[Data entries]
-*-*-
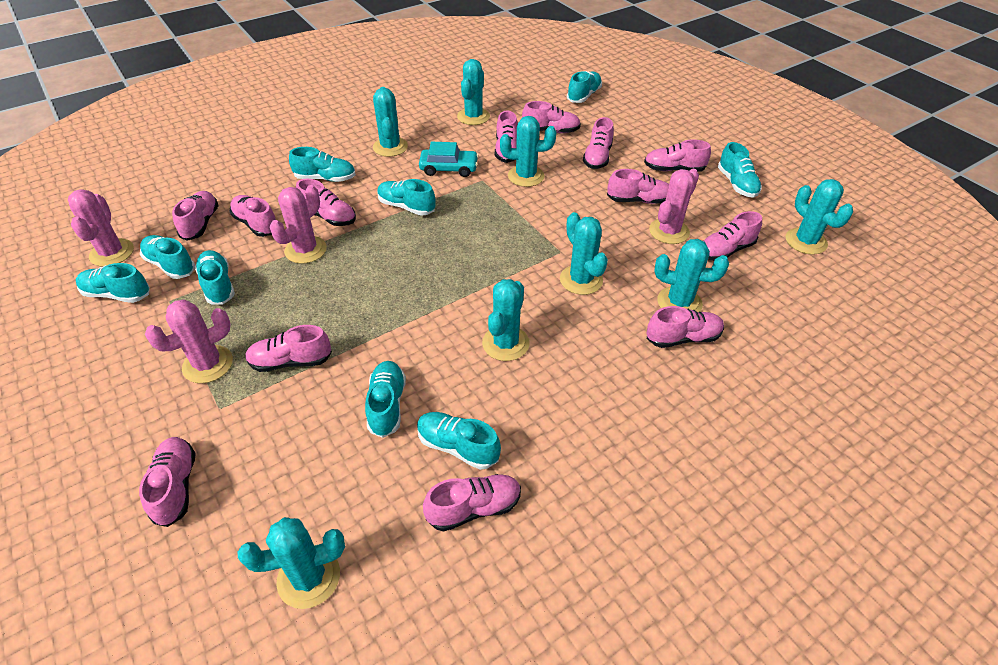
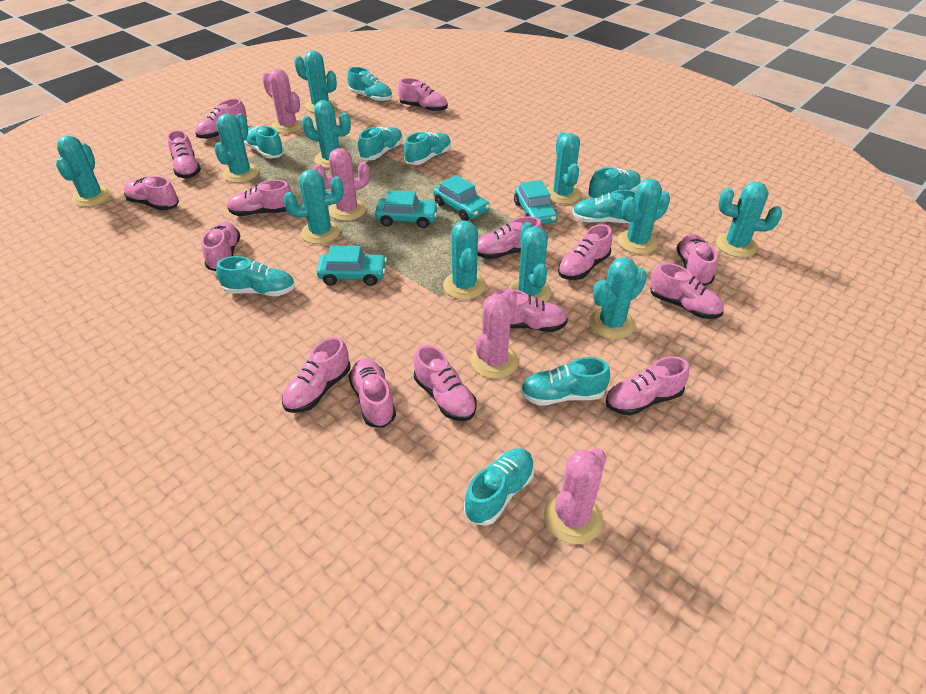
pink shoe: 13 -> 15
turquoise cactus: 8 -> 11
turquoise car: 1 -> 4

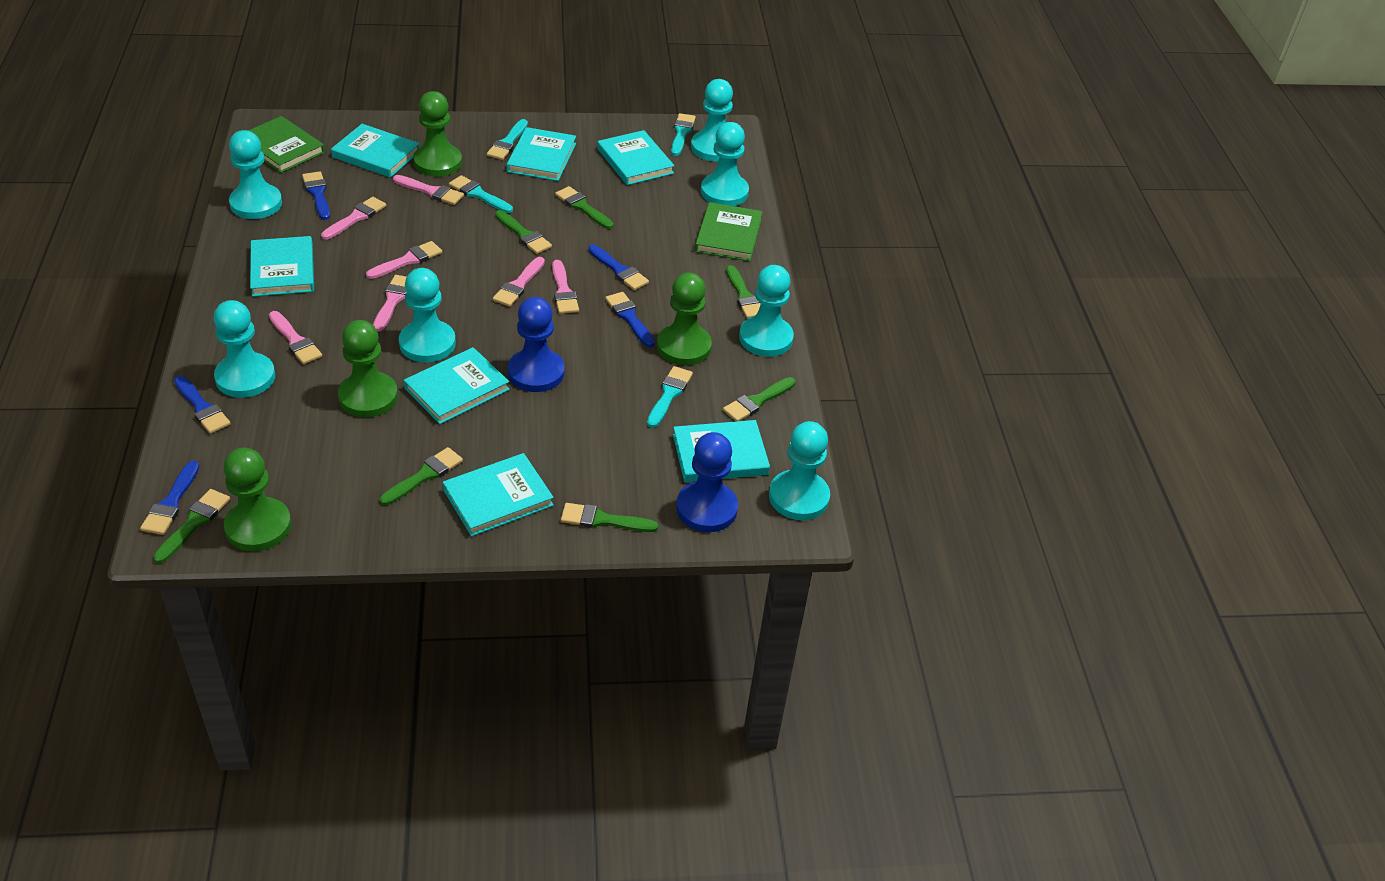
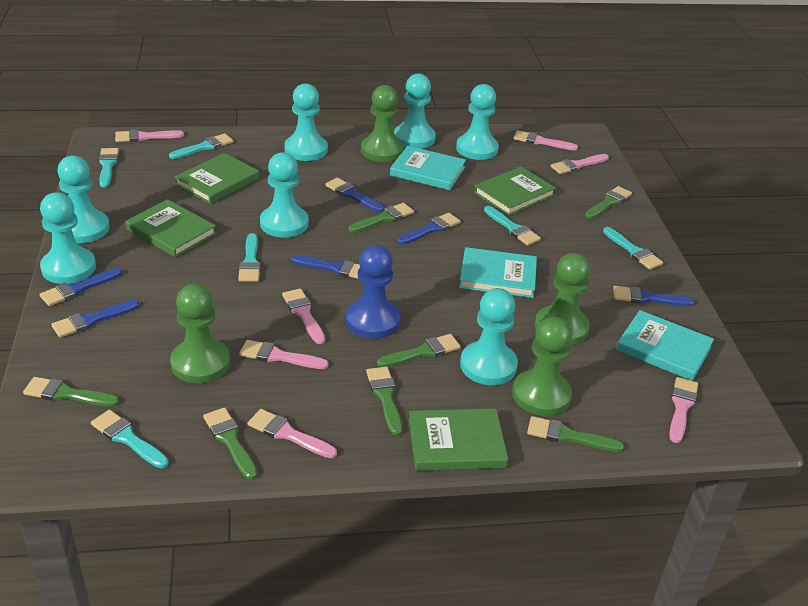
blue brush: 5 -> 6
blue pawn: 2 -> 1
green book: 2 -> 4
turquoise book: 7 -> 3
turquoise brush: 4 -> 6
-*-*-
ASSIGNED TASK:
When you reproduce the entries above, keep every word exact and leave the images out.

YOUR RESPONSE:
pink shoe: 13 -> 15
turquoise cactus: 8 -> 11
turquoise car: 1 -> 4

blue brush: 5 -> 6
blue pawn: 2 -> 1
green book: 2 -> 4
turquoise book: 7 -> 3
turquoise brush: 4 -> 6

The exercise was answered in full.